### ACTION ITEM:
Write out the entries below exactly, but only from the line containing "R3: 1.6 (SIG3, VA) -> 8.2 (SIG3, VA)" through the line containing "U3 pin OUT: GND -> SIG9", and without the pictures.
=== MATERIAL PROVIDED ===
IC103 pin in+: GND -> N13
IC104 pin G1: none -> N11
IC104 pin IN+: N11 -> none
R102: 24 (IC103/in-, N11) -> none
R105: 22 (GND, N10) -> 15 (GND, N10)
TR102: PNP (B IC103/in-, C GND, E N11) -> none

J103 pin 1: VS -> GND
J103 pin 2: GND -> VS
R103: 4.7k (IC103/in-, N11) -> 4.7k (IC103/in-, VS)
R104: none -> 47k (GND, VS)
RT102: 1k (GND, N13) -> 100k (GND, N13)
===
=== MATERIAL PROVIDED ===
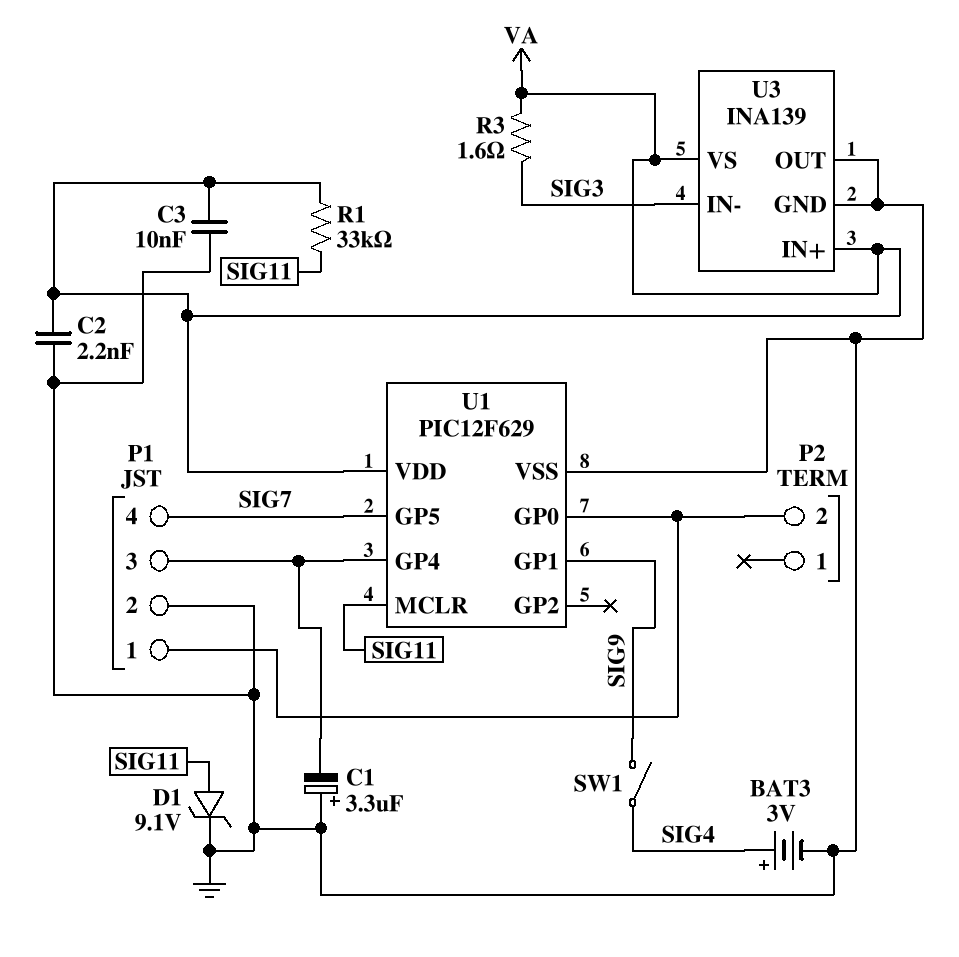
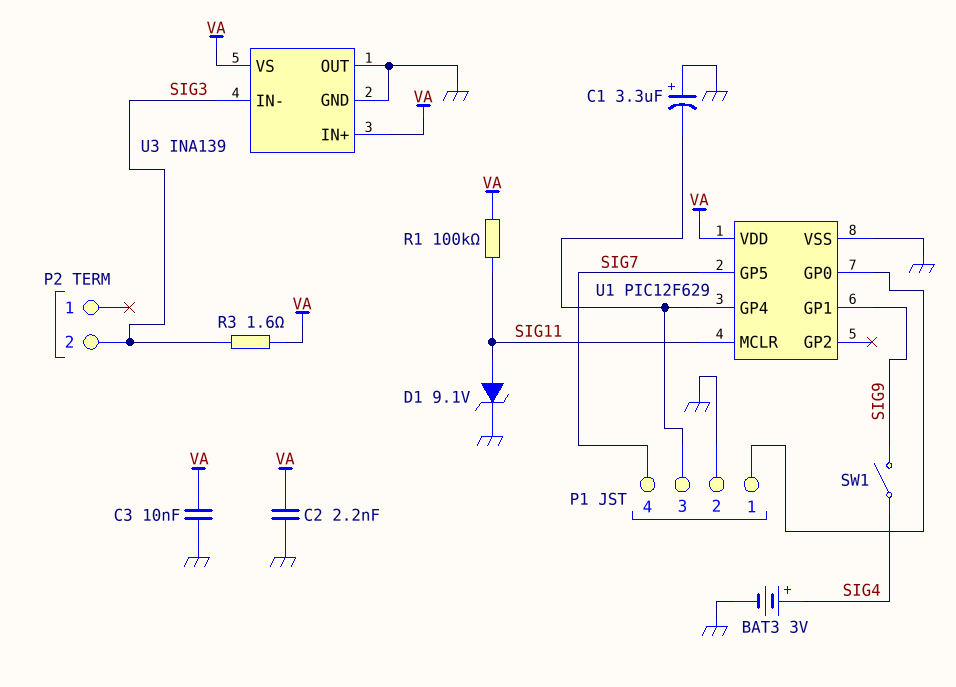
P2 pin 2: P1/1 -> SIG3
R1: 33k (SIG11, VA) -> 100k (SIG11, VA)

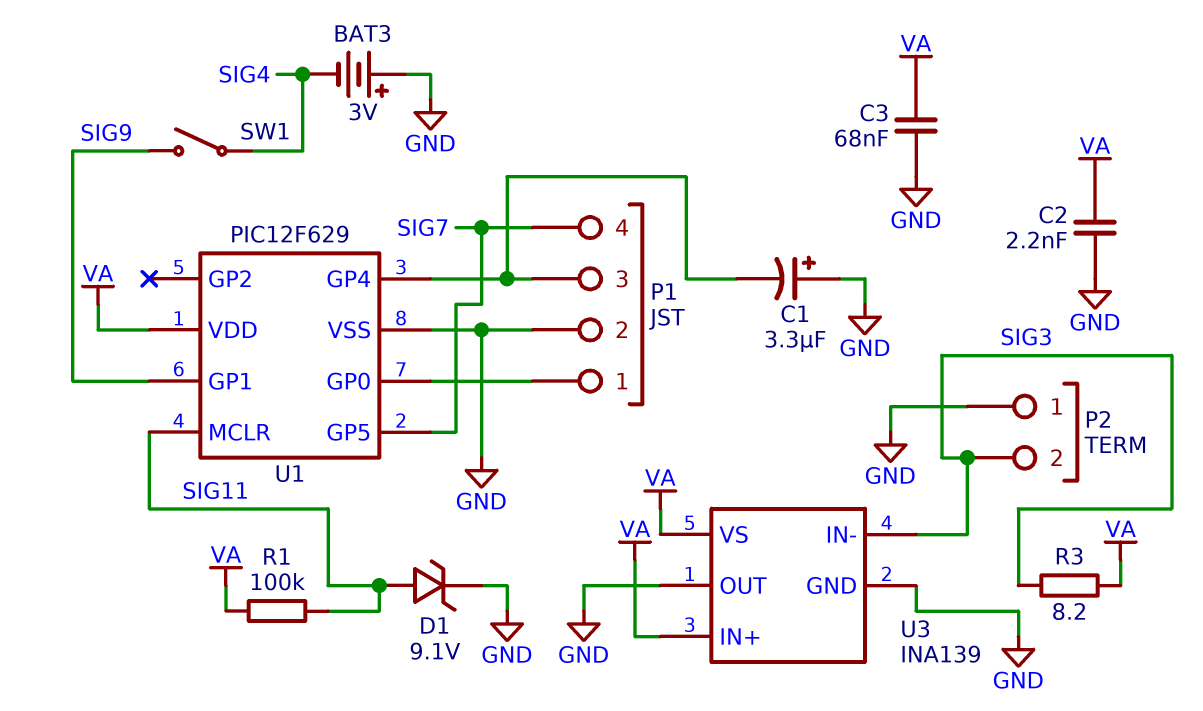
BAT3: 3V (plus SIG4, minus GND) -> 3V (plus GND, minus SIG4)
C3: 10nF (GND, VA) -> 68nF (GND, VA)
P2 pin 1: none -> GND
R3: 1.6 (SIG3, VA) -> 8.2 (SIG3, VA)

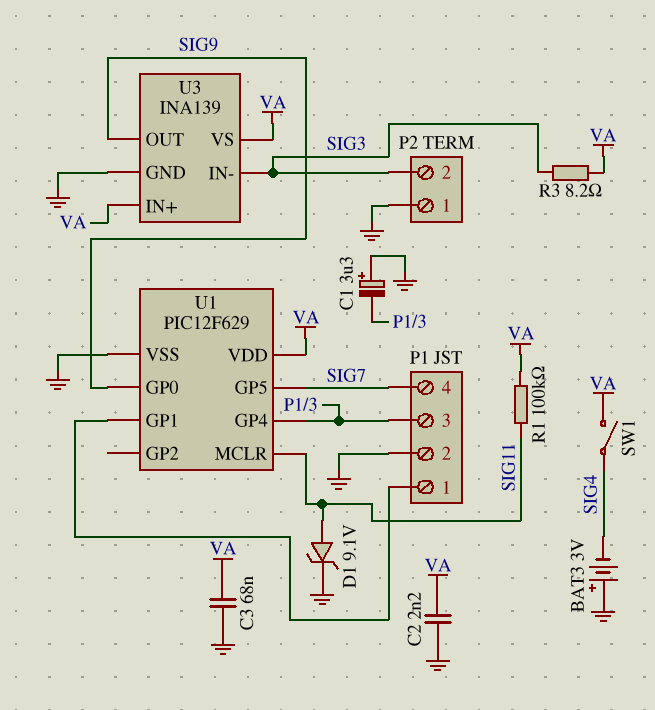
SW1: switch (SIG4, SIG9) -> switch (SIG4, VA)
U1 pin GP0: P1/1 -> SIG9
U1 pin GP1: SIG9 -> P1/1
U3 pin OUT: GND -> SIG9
===
### RESPONSE FOR THIS EXERCISE:
R3: 1.6 (SIG3, VA) -> 8.2 (SIG3, VA)

SW1: switch (SIG4, SIG9) -> switch (SIG4, VA)
U1 pin GP0: P1/1 -> SIG9
U1 pin GP1: SIG9 -> P1/1
U3 pin OUT: GND -> SIG9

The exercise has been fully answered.